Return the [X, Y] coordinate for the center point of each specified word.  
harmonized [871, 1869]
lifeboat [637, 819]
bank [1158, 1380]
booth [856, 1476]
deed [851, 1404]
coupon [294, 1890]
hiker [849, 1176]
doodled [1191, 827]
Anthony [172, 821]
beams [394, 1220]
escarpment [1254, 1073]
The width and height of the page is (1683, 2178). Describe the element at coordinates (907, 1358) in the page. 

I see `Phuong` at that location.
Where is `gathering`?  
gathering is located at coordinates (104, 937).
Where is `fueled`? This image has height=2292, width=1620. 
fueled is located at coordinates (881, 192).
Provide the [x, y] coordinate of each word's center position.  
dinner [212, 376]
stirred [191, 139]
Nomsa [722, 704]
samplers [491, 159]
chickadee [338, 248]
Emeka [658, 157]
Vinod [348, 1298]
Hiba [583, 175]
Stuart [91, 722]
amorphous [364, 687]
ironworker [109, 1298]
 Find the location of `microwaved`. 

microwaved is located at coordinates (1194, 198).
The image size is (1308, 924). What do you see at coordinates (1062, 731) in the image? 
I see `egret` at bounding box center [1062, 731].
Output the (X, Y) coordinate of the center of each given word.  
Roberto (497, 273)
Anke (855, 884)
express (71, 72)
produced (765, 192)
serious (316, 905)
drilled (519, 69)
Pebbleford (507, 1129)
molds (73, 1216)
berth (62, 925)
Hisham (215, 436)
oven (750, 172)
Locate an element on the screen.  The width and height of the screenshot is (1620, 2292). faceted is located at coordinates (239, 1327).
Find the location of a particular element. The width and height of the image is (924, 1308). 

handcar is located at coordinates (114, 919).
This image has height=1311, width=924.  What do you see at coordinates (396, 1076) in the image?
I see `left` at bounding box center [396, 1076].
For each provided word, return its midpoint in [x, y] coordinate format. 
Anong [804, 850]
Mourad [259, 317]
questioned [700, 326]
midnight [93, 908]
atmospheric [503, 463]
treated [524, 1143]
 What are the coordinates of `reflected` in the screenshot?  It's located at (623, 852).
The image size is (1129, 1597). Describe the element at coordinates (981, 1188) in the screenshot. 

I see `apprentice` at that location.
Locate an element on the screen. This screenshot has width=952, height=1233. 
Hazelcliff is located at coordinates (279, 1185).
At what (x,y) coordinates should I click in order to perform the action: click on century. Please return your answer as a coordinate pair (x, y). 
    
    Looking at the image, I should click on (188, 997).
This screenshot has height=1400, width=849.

Problem requirements: Could you quote verbatim the lines of the items, starting with the line containing "coordinates (239, 1327)." and continuing through the last line of the items?

Solved exercise:
Locate an element on the screen.  The width and height of the screenshot is (1620, 2292). faceted is located at coordinates (239, 1327).
Find the location of a particular element. The width and height of the image is (924, 1308). 

handcar is located at coordinates (114, 919).
This image has height=1311, width=924.  What do you see at coordinates (396, 1076) in the image?
I see `left` at bounding box center [396, 1076].
For each provided word, return its midpoint in [x, y] coordinate format. 
Anong [804, 850]
Mourad [259, 317]
questioned [700, 326]
midnight [93, 908]
atmospheric [503, 463]
treated [524, 1143]
 What are the coordinates of `reflected` in the screenshot?  It's located at (623, 852).
The image size is (1129, 1597). Describe the element at coordinates (981, 1188) in the screenshot. 

I see `apprentice` at that location.
Locate an element on the screen. This screenshot has width=952, height=1233. 
Hazelcliff is located at coordinates (279, 1185).
At what (x,y) coordinates should I click in order to perform the action: click on century. Please return your answer as a coordinate pair (x, y). 
    
    Looking at the image, I should click on (188, 997).
This screenshot has height=1400, width=849.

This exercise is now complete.